#### Required work
Using the records that appear below, write out exactly the lines from the one with "C1: 2.2uF (plus 5V, minus" through the one with "C5: 4.7uF (+3V3, GND) -> 1.5uF (+3V3, GND)", keeping both end lines.

#### Record excerpts
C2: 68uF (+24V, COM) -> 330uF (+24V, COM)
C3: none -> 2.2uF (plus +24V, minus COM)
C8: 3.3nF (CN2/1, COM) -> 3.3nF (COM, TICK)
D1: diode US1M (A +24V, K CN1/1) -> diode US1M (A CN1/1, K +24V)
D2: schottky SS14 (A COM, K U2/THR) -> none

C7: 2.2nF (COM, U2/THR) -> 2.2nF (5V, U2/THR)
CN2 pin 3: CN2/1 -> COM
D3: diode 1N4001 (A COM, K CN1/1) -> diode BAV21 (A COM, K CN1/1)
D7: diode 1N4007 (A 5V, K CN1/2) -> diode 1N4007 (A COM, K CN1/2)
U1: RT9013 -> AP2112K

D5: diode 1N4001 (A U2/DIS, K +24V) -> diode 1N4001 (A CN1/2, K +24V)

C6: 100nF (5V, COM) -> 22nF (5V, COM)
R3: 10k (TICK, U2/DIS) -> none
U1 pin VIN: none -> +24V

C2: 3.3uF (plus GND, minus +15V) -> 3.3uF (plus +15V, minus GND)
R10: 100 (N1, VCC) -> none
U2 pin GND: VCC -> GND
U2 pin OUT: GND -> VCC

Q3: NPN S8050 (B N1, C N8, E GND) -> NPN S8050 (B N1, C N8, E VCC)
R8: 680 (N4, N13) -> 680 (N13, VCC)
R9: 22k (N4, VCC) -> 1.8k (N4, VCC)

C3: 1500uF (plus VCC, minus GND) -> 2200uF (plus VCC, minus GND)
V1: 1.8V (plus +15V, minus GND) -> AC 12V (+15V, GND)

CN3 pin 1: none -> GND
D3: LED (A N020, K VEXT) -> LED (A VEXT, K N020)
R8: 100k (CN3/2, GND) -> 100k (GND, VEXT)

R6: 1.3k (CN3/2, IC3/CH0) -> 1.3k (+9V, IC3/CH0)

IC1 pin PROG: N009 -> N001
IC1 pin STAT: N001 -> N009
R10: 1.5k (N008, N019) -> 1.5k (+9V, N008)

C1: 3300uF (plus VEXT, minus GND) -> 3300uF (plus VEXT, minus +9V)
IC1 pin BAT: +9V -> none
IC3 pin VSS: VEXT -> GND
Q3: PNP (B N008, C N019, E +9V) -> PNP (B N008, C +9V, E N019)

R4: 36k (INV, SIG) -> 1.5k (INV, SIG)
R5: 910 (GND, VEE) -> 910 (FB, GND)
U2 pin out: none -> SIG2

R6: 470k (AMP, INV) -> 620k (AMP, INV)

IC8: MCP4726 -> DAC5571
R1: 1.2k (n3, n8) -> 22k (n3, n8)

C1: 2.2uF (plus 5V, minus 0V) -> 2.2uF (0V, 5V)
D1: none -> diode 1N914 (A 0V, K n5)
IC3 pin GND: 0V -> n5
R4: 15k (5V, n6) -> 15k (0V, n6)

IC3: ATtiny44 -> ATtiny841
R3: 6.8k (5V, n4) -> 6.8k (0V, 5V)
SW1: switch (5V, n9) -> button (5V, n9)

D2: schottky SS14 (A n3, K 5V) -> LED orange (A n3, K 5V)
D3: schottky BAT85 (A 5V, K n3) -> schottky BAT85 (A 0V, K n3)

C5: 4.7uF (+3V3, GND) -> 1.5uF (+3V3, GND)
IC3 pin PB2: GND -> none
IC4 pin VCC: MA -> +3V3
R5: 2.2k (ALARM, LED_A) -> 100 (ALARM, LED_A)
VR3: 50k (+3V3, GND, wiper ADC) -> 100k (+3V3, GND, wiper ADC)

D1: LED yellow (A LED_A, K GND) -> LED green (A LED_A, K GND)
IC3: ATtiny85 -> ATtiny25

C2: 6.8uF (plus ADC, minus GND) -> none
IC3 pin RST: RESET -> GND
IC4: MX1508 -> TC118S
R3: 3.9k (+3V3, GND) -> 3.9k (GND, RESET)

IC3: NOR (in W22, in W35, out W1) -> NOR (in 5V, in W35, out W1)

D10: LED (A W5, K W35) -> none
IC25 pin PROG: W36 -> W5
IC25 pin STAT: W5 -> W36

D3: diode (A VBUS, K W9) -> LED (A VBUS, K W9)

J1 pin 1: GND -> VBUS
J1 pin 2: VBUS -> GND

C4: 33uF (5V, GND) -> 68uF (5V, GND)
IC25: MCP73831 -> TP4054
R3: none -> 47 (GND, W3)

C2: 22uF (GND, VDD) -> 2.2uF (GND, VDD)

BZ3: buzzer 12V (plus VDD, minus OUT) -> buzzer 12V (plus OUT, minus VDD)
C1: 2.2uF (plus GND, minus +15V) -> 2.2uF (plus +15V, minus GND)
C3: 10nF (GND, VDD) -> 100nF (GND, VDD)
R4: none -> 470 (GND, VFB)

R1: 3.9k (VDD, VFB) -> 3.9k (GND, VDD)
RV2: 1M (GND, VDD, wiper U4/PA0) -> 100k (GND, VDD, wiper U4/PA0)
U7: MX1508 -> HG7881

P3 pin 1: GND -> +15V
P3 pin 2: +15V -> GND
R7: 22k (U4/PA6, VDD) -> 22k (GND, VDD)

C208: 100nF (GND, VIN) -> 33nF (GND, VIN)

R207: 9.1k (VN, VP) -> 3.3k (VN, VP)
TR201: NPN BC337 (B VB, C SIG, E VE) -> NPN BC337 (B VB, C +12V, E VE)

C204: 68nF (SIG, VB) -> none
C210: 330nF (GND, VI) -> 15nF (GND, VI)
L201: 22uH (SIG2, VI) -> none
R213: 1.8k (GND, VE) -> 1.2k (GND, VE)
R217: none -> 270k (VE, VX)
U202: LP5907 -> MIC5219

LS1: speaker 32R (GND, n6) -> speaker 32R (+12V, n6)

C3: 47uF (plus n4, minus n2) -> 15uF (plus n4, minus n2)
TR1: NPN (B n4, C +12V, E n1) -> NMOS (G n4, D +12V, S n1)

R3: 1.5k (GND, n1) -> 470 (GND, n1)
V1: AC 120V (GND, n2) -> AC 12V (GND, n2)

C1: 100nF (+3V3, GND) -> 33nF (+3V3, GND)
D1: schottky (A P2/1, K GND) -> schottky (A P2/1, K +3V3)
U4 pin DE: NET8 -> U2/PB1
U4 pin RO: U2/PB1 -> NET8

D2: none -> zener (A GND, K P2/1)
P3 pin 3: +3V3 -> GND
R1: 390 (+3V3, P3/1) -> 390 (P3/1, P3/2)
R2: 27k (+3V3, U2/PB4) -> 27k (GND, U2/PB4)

#### Output
C1: 2.2uF (plus 5V, minus 0V) -> 2.2uF (0V, 5V)
D1: none -> diode 1N914 (A 0V, K n5)
IC3 pin GND: 0V -> n5
R4: 15k (5V, n6) -> 15k (0V, n6)

IC3: ATtiny44 -> ATtiny841
R3: 6.8k (5V, n4) -> 6.8k (0V, 5V)
SW1: switch (5V, n9) -> button (5V, n9)

D2: schottky SS14 (A n3, K 5V) -> LED orange (A n3, K 5V)
D3: schottky BAT85 (A 5V, K n3) -> schottky BAT85 (A 0V, K n3)

C5: 4.7uF (+3V3, GND) -> 1.5uF (+3V3, GND)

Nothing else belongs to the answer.